* Aim of the task *
Across the entries below, how many lines have the word "pink" in them? Respond with only the number.

* Available data *
----

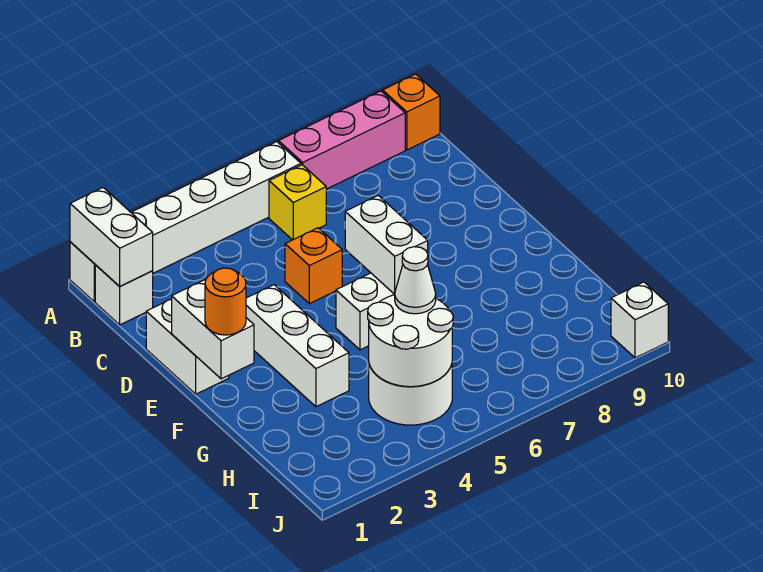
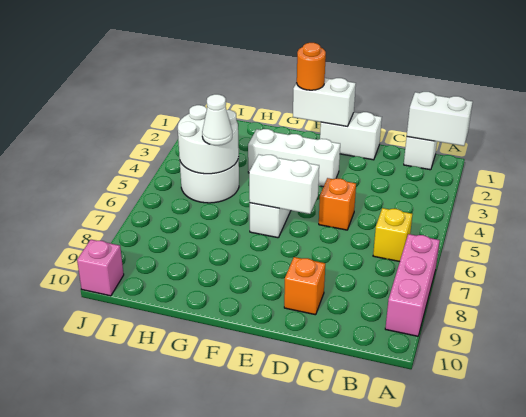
white brick A1:A6 level 1 -> none
orange brick A10 level 1 -> orange brick D9 level 1
white brick J10 level 1 -> pink brick J10 level 1

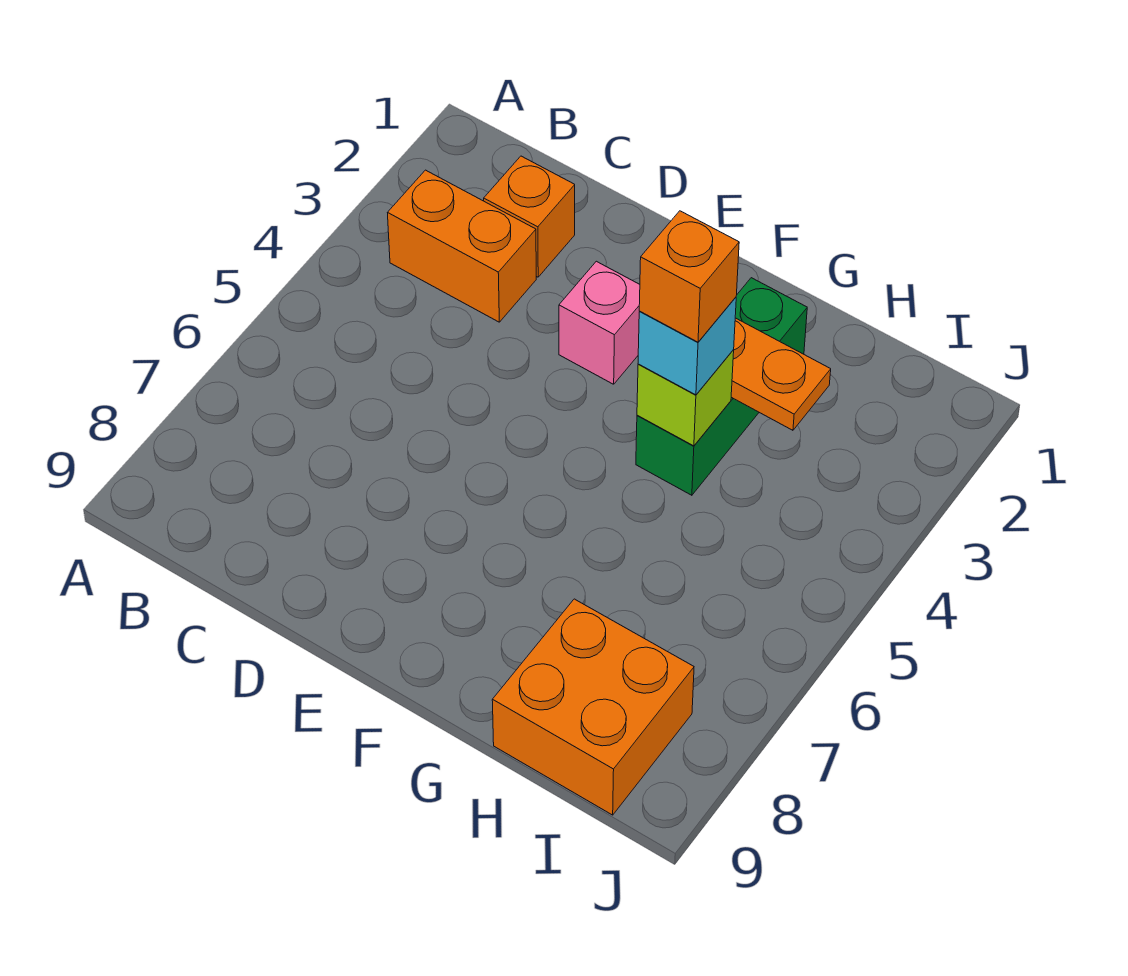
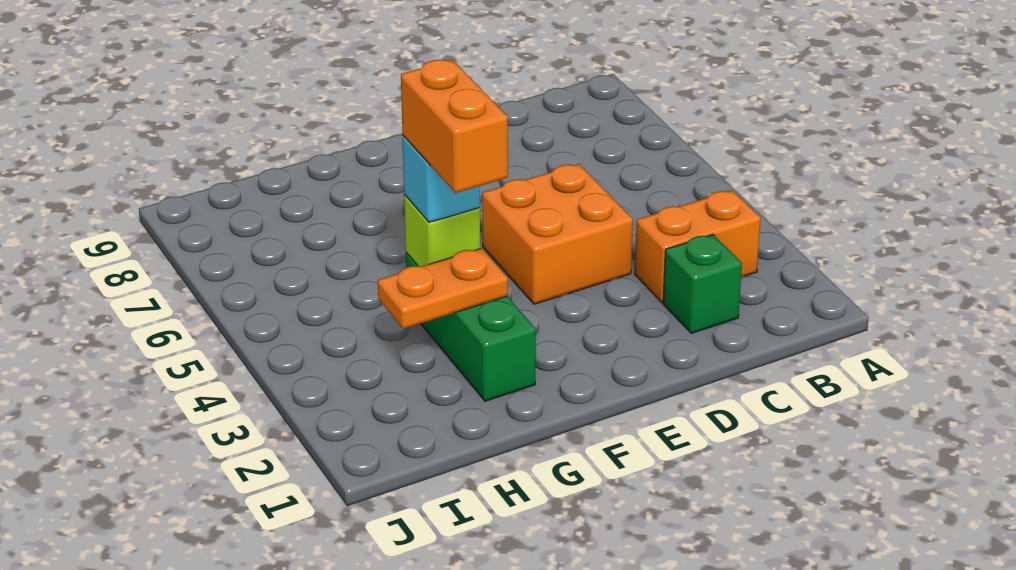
orange brick C2 level 1 -> green brick C2 level 1
pink brick E3 level 1 -> none
orange brick G4 level 4 -> orange brick G3:G4 level 4
orange brick H8:I9 level 1 -> orange brick D4:E5 level 1

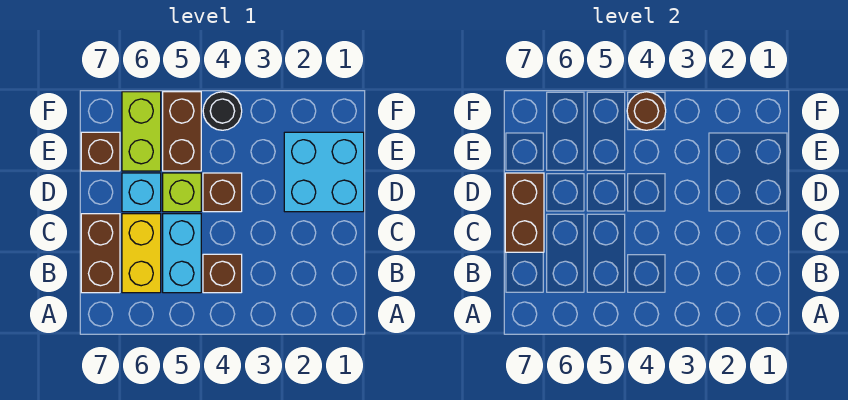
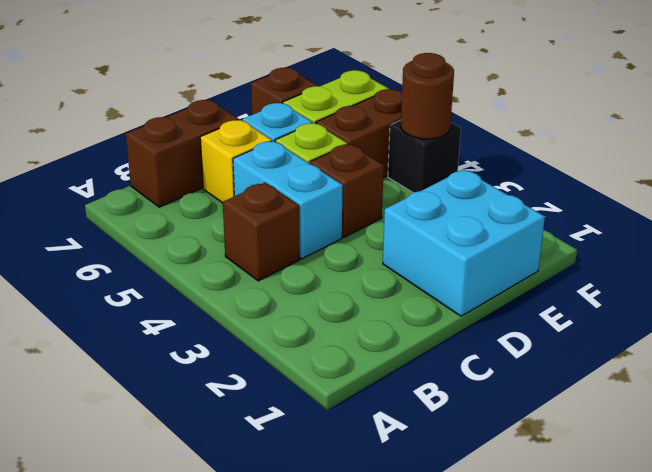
cyan brick B5:C5 level 1 -> cyan brick C4:C5 level 1
yellow brick B6:C6 level 1 -> yellow brick C6 level 1
brown brick C7:D7 level 2 -> none
black round brick F4 level 1 -> black brick F4 level 1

----

* Completed exercise *
2